━━━ RECORDS SHOWN ━━━

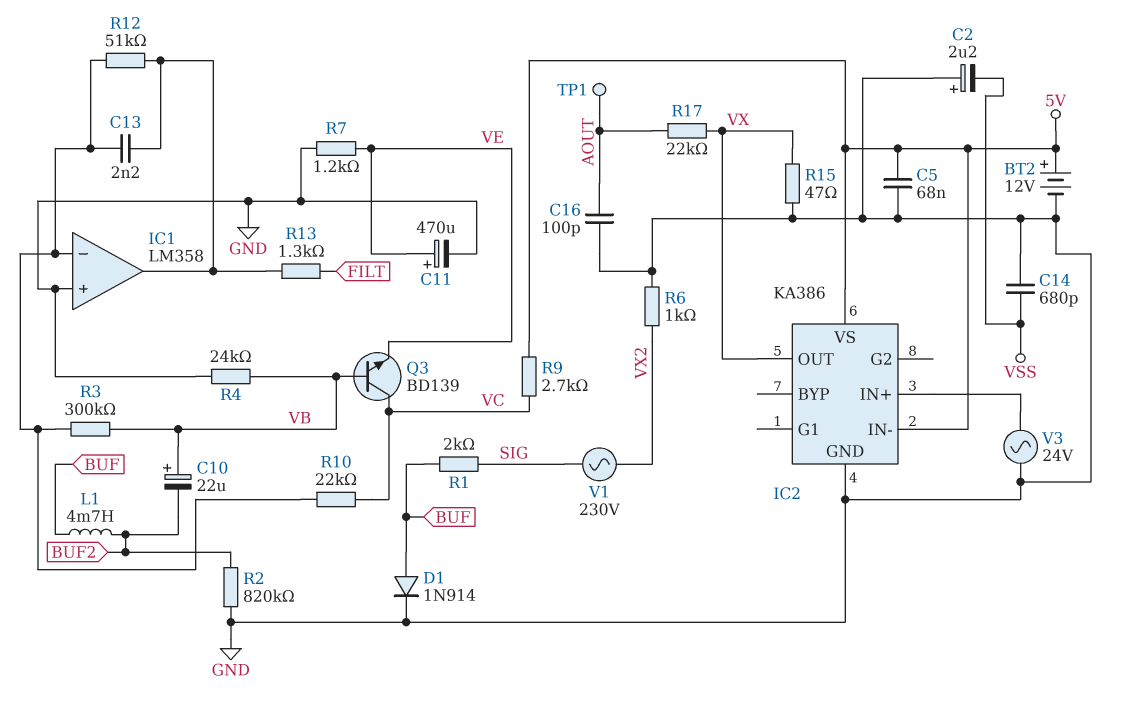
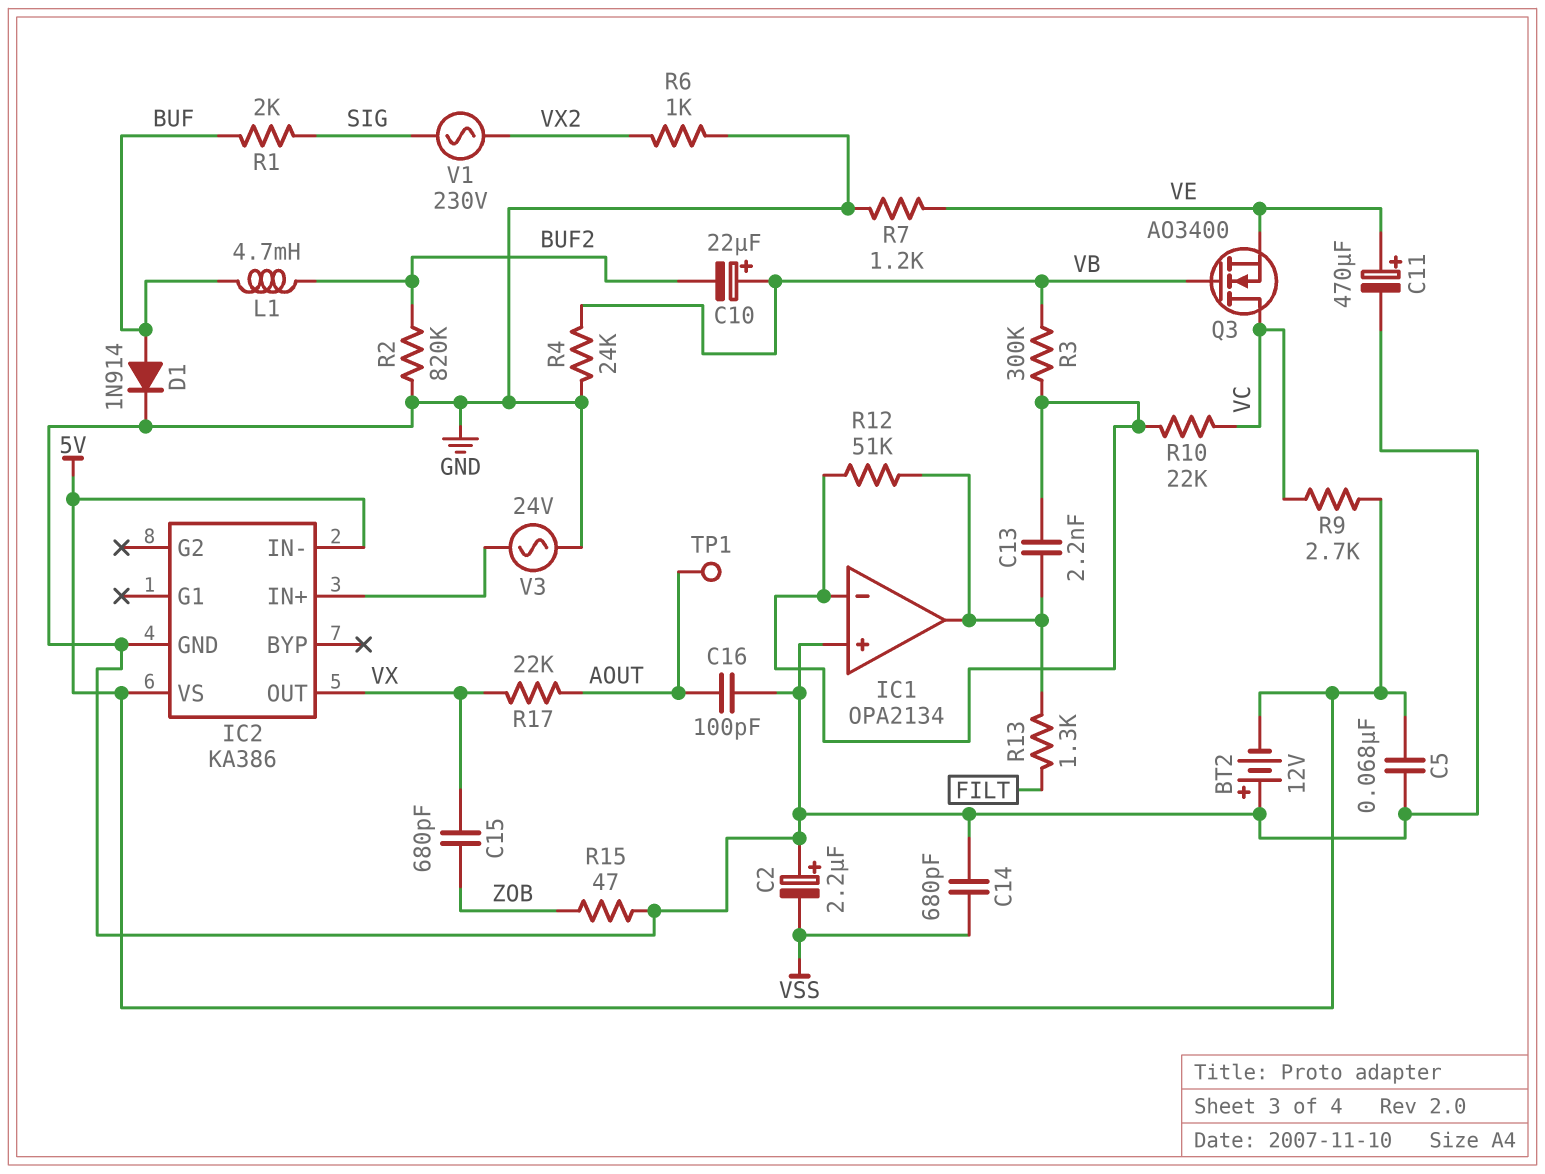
BT2: 12V (plus 5V, minus GND) -> 12V (plus GND, minus 5V)
C15: none -> 680pF (VX, ZOB)
IC1: LM358 -> OPA2134
Q3: NPN BD139 (B VB, C VC, E VE) -> NMOS AO3400 (G VB, D VC, S VE)
R15: 47 (GND, VX) -> 47 (GND, ZOB)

━━━

### TASK BRIEF
Repeat the line containing "C15: none -> 680pF (VX, ZOB)" and all subsequent lines through the final line of the data, exactly and with no others.

### COMPLETED EXERCISE
C15: none -> 680pF (VX, ZOB)
IC1: LM358 -> OPA2134
Q3: NPN BD139 (B VB, C VC, E VE) -> NMOS AO3400 (G VB, D VC, S VE)
R15: 47 (GND, VX) -> 47 (GND, ZOB)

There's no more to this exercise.